• [PROBLEM DESCRIPTION]: Filter the entries for the word "none". Copy each line in which it occurs.

EXTRACTED MATERIAL: Begin

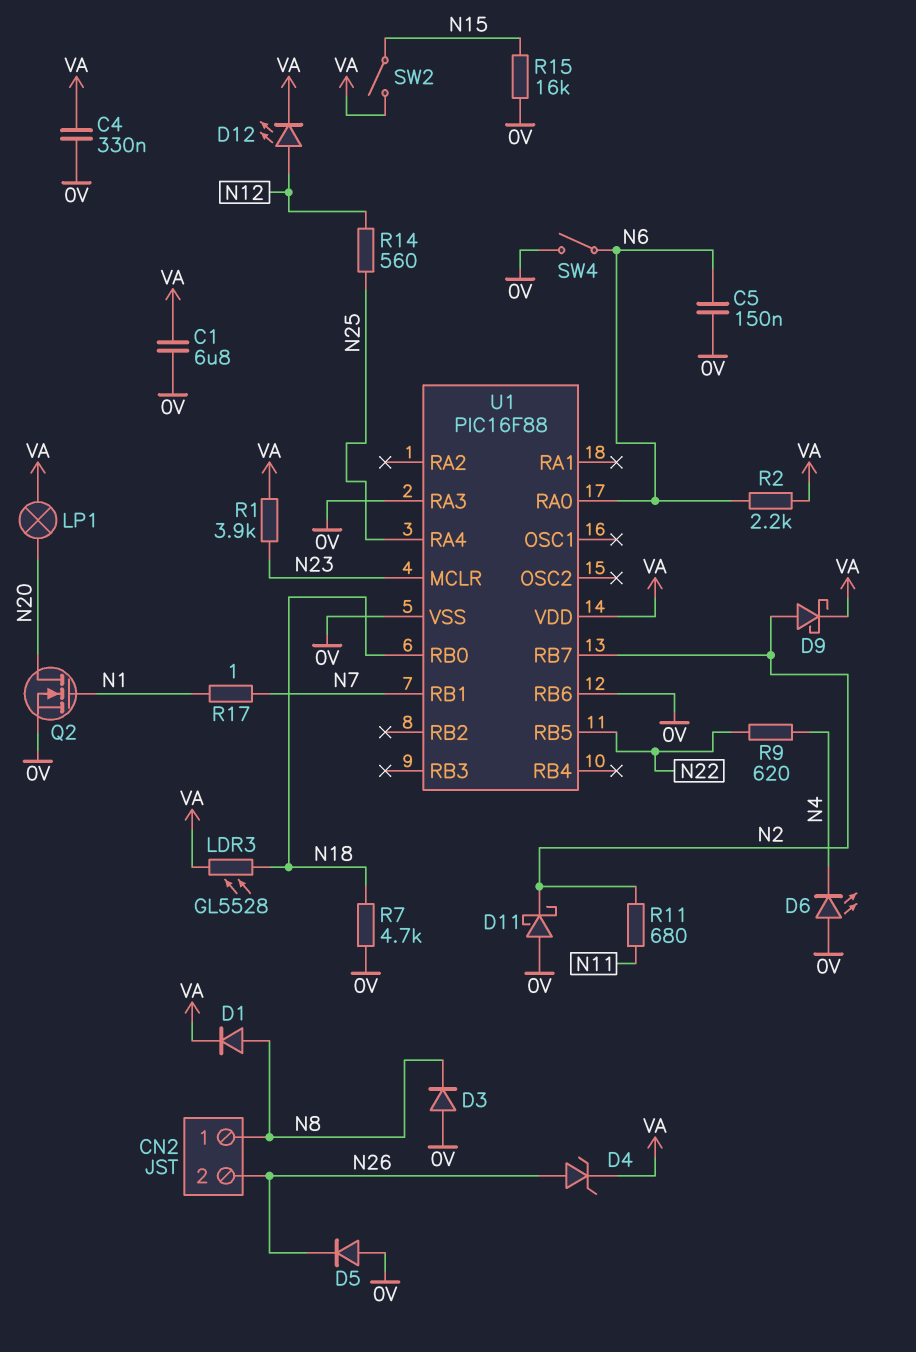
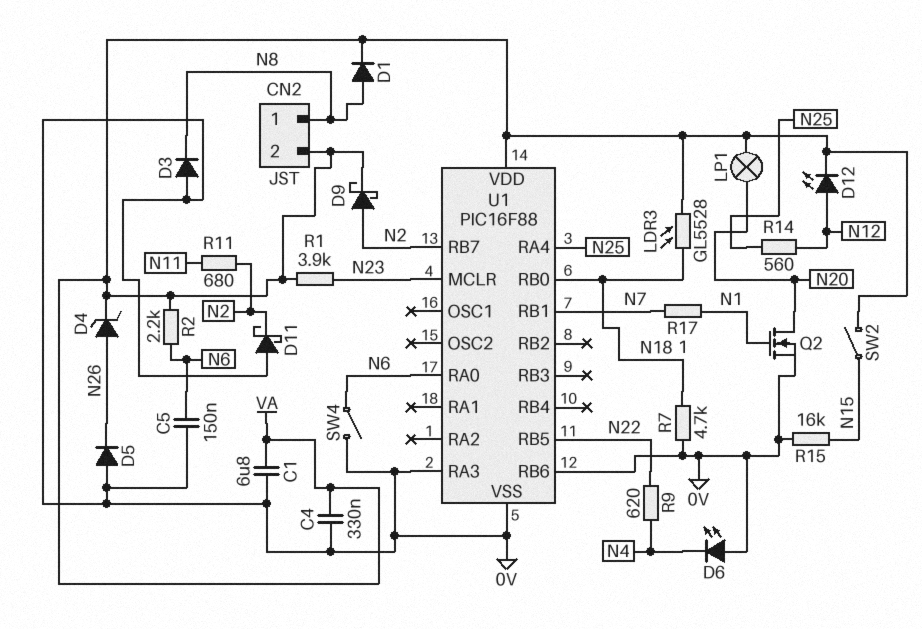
CN2 pin 2: N26 -> VA

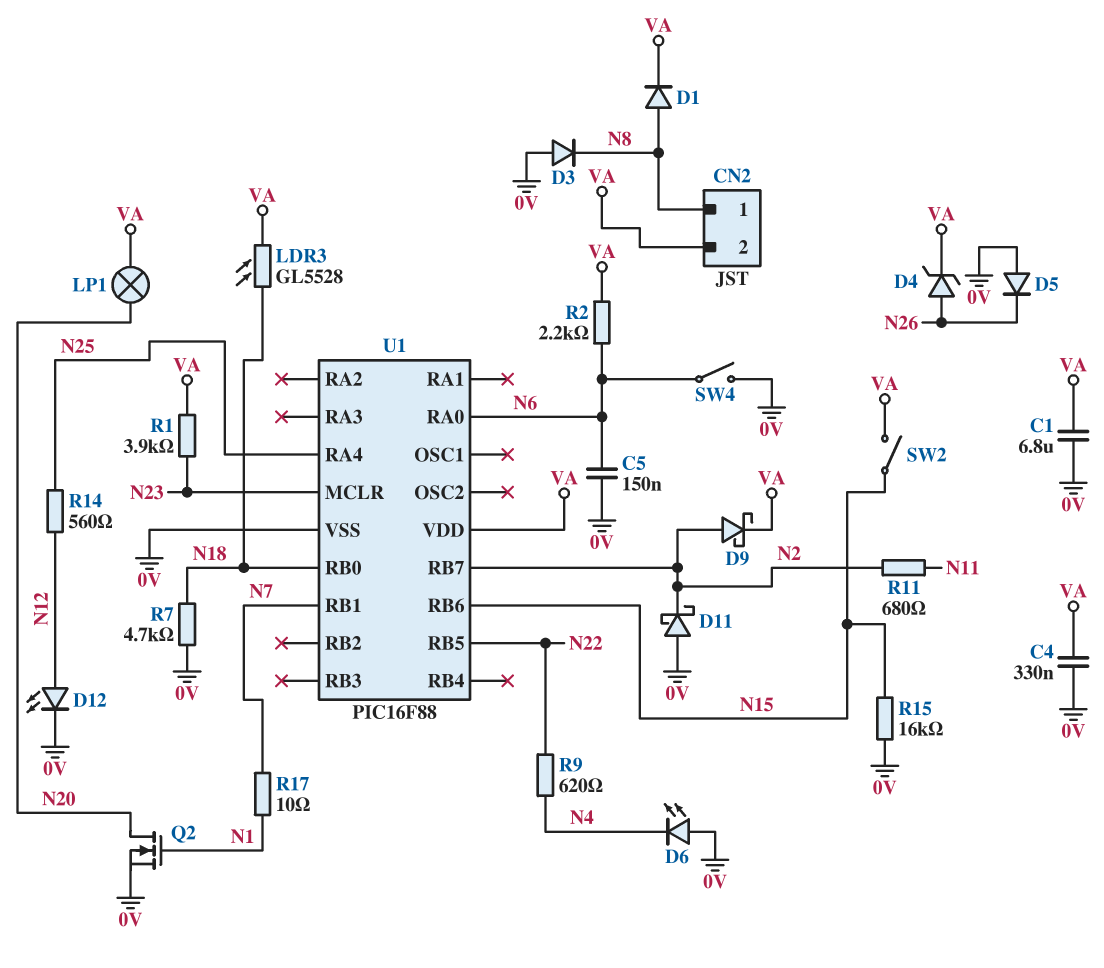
D12: LED (A N12, K VA) -> LED (A N12, K 0V)
R17: 1 (N1, N7) -> 10 (N1, N7)
U1 pin RA3: 0V -> none
U1 pin RB6: 0V -> N15

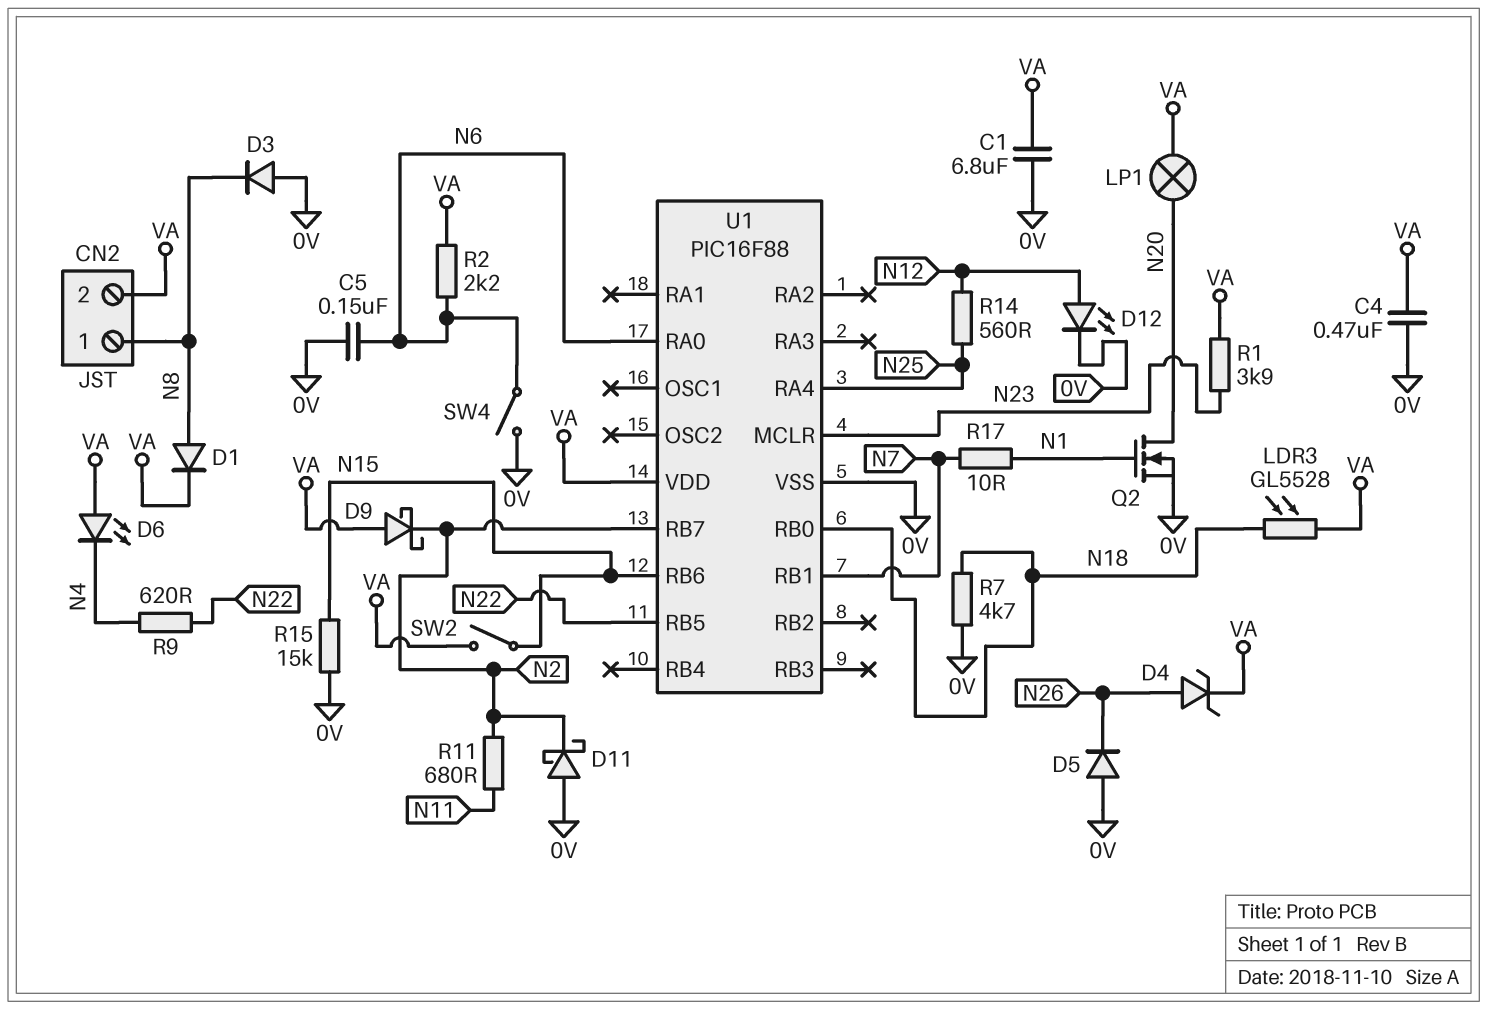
C4: 330nF (0V, VA) -> 470nF (0V, VA)
D6: LED (A 0V, K N4) -> LED (A VA, K N4)
D9: schottky (A N2, K VA) -> schottky (A VA, K N2)
R15: 16k (0V, N15) -> 15k (0V, N15)

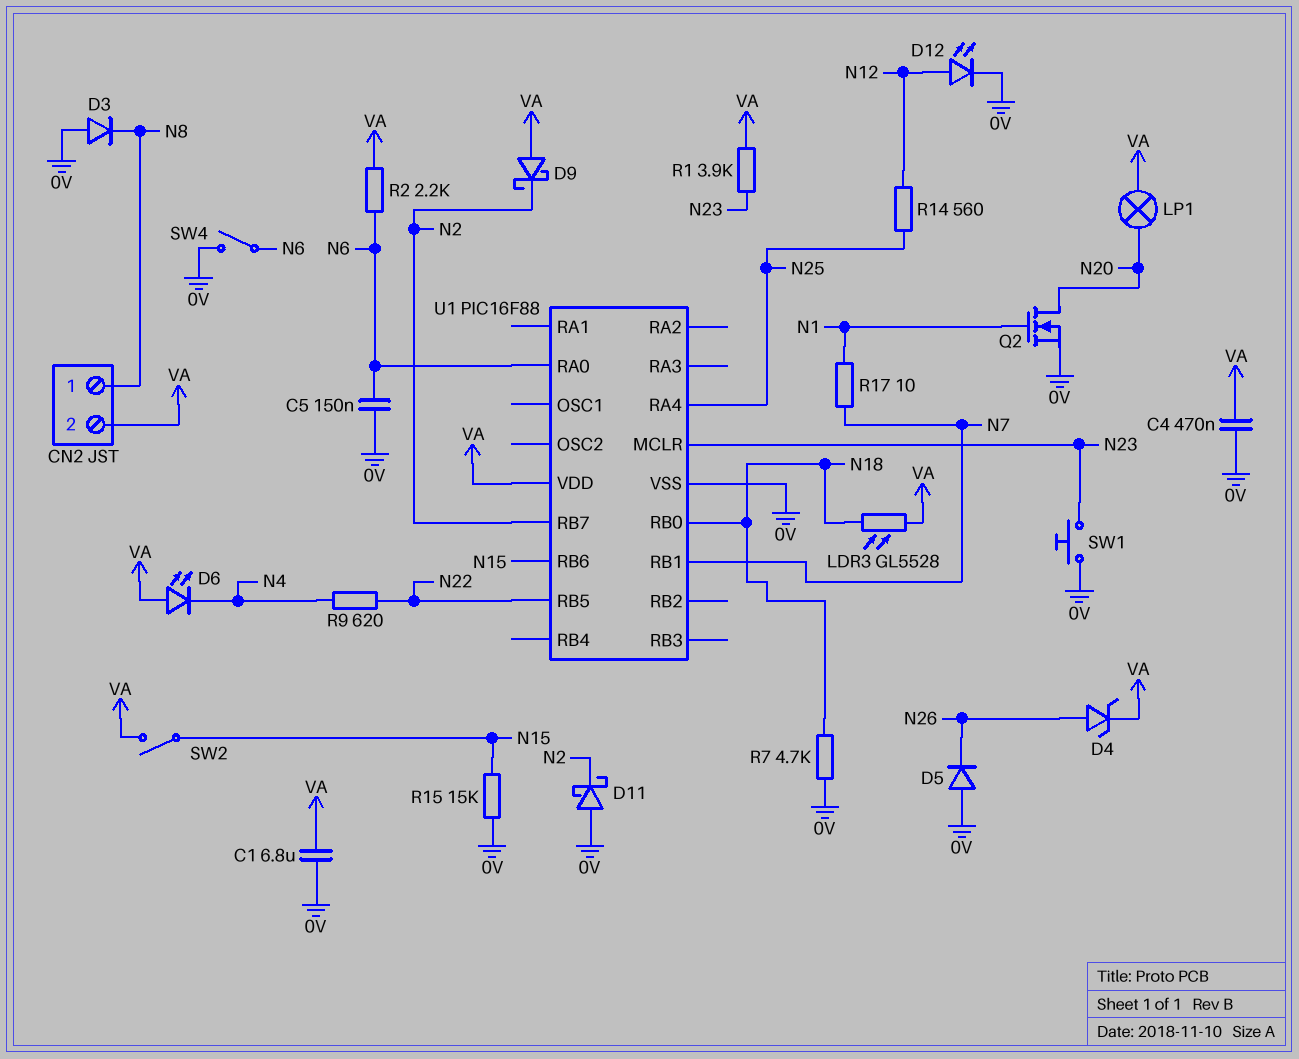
D1: diode (A N8, K VA) -> none
R11: 680 (N2, N11) -> none
SW1: none -> button (0V, N23)

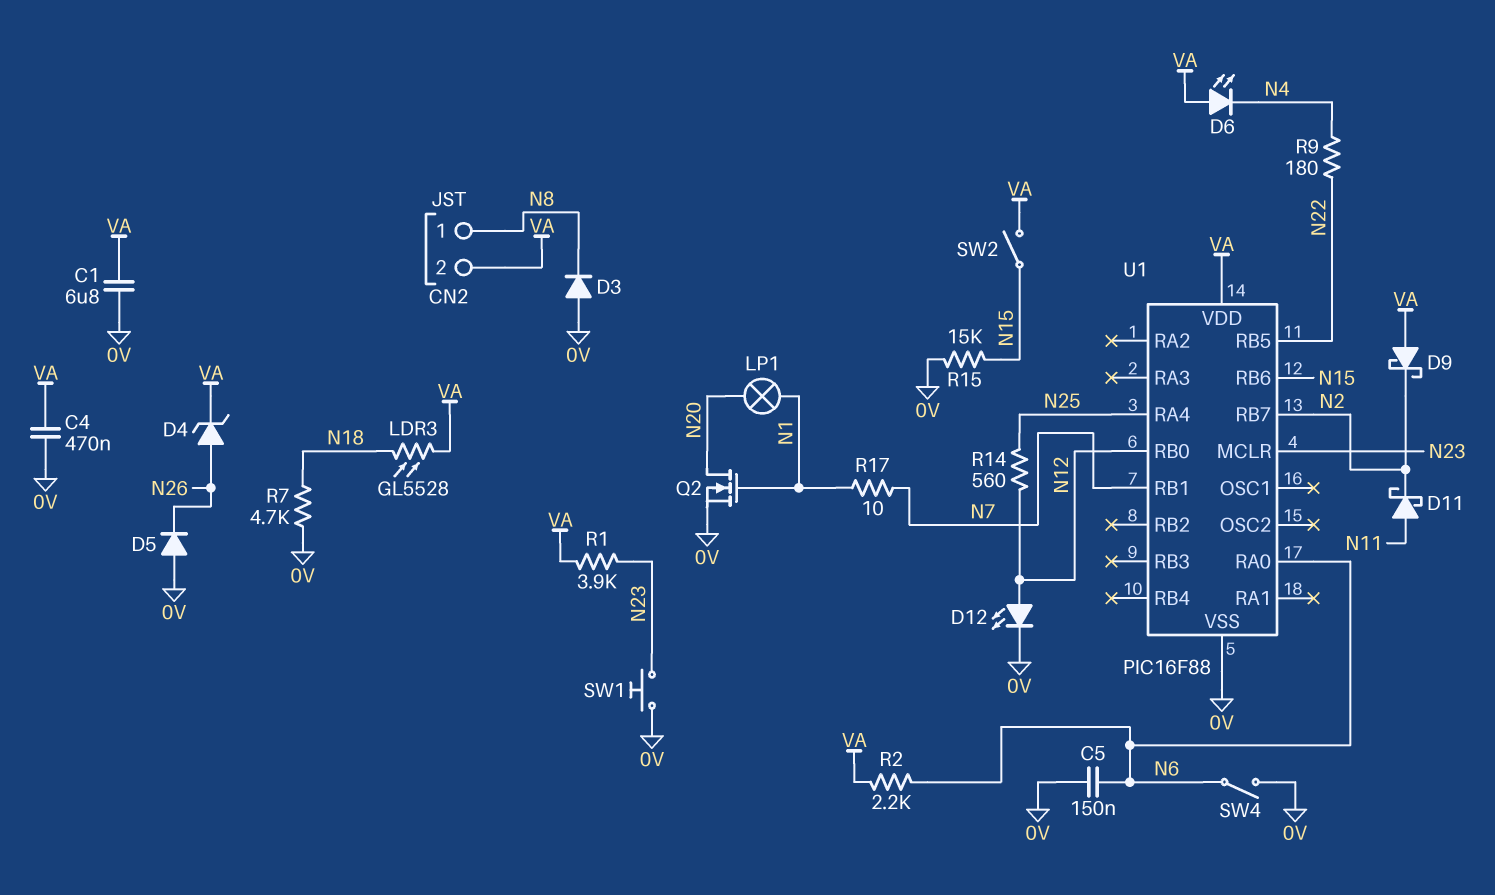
D11: schottky (A 0V, K N2) -> schottky (A N11, K N2)
LP1: lamp (N20, VA) -> lamp (N1, N20)
R9: 620 (N4, N22) -> 180 (N4, N22)
U1 pin RB0: N18 -> N12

EXTRACTED MATERIAL: End

• [RESULT OF THE TASK]:
U1 pin RA3: 0V -> none
D1: diode (A N8, K VA) -> none
R11: 680 (N2, N11) -> none
SW1: none -> button (0V, N23)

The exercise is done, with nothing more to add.